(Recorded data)
• • • • •

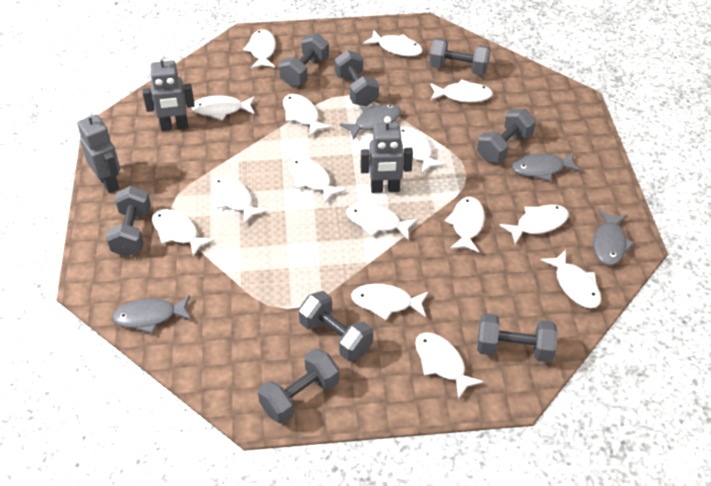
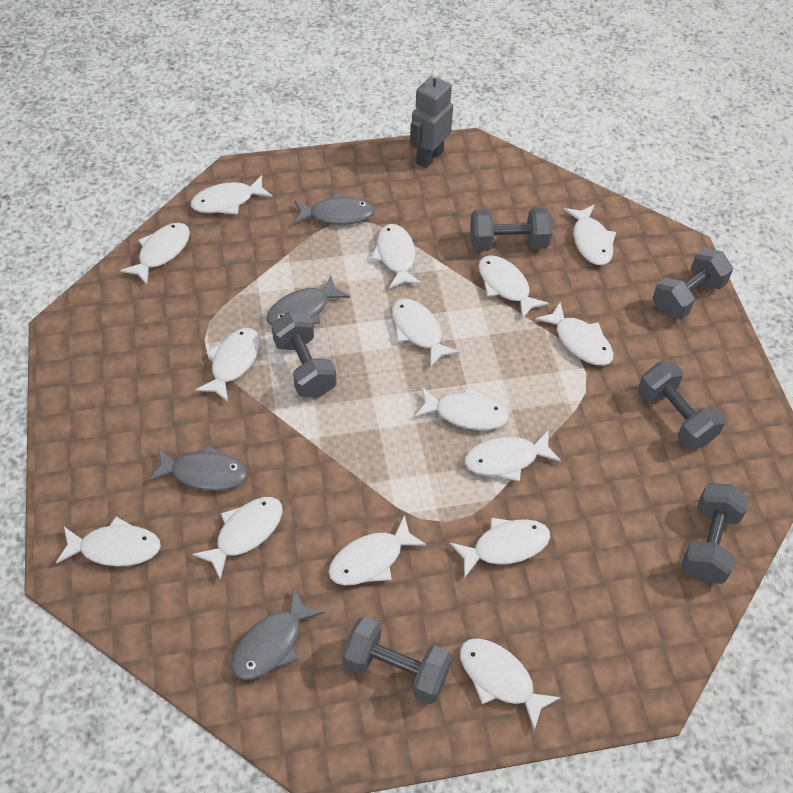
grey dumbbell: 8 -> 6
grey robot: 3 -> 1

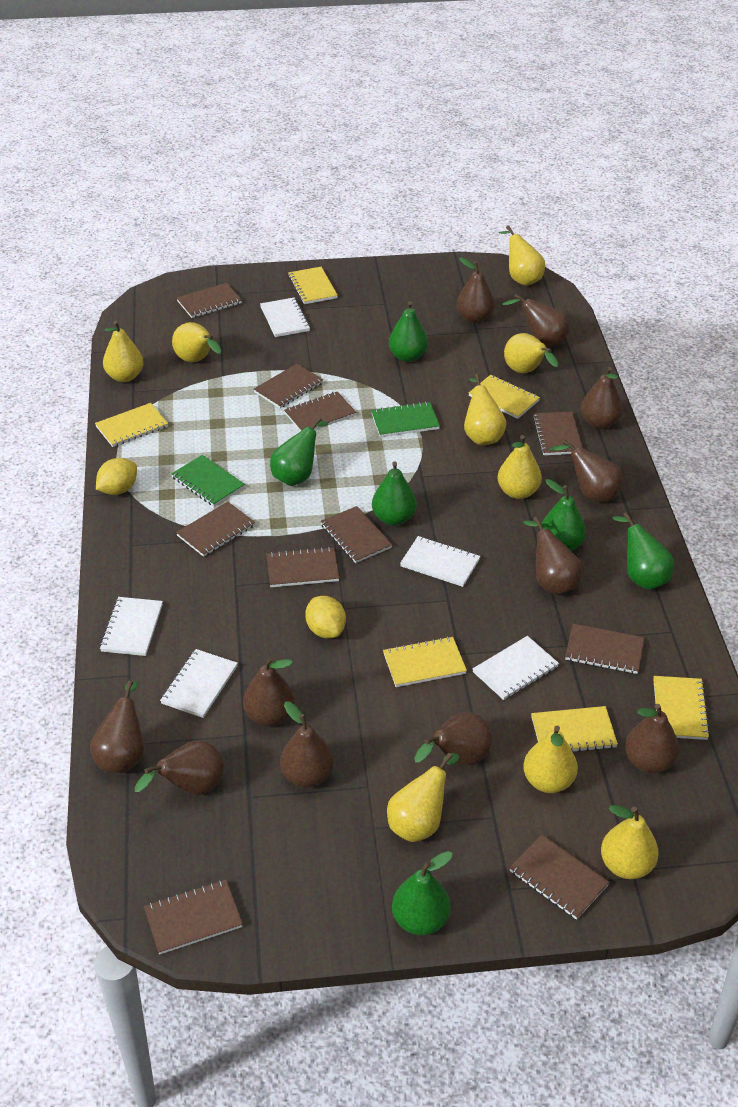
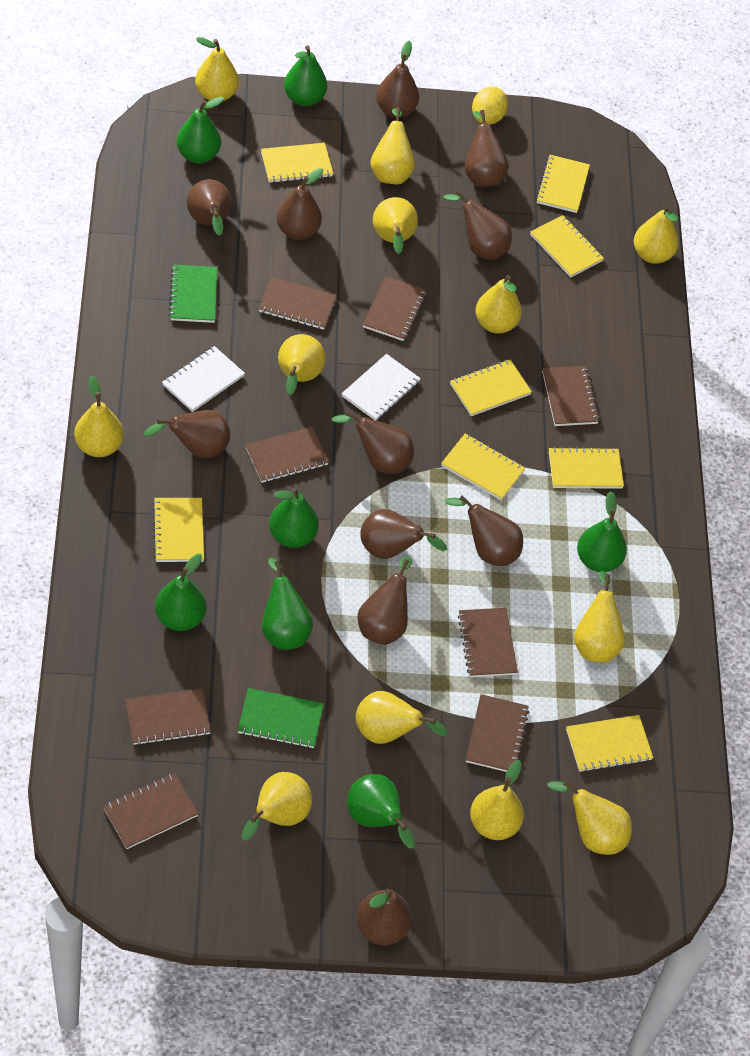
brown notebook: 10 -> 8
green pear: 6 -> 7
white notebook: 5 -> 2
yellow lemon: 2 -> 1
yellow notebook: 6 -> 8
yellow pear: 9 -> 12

• • • • •

* Task to complete: All records above should be duplicated exactly, with the pictures omitted.

* Response to the exercise:
grey dumbbell: 8 -> 6
grey robot: 3 -> 1

brown notebook: 10 -> 8
green pear: 6 -> 7
white notebook: 5 -> 2
yellow lemon: 2 -> 1
yellow notebook: 6 -> 8
yellow pear: 9 -> 12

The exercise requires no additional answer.